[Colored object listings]
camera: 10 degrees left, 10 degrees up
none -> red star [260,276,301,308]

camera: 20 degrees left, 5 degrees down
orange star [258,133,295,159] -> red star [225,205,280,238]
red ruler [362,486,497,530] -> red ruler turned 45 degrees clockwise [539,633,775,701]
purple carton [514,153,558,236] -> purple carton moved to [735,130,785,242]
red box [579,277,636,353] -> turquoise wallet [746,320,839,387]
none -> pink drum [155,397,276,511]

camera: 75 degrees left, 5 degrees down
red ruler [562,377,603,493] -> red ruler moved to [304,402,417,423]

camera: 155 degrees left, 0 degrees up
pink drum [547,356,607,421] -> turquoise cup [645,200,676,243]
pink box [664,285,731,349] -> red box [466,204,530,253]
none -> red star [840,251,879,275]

[Exercise requirements] The records above need to be output again, verbatim.

[Solution below]
camera: 10 degrees left, 10 degrees up
none -> red star [260,276,301,308]

camera: 20 degrees left, 5 degrees down
orange star [258,133,295,159] -> red star [225,205,280,238]
red ruler [362,486,497,530] -> red ruler turned 45 degrees clockwise [539,633,775,701]
purple carton [514,153,558,236] -> purple carton moved to [735,130,785,242]
red box [579,277,636,353] -> turquoise wallet [746,320,839,387]
none -> pink drum [155,397,276,511]

camera: 75 degrees left, 5 degrees down
red ruler [562,377,603,493] -> red ruler moved to [304,402,417,423]

camera: 155 degrees left, 0 degrees up
pink drum [547,356,607,421] -> turquoise cup [645,200,676,243]
pink box [664,285,731,349] -> red box [466,204,530,253]
none -> red star [840,251,879,275]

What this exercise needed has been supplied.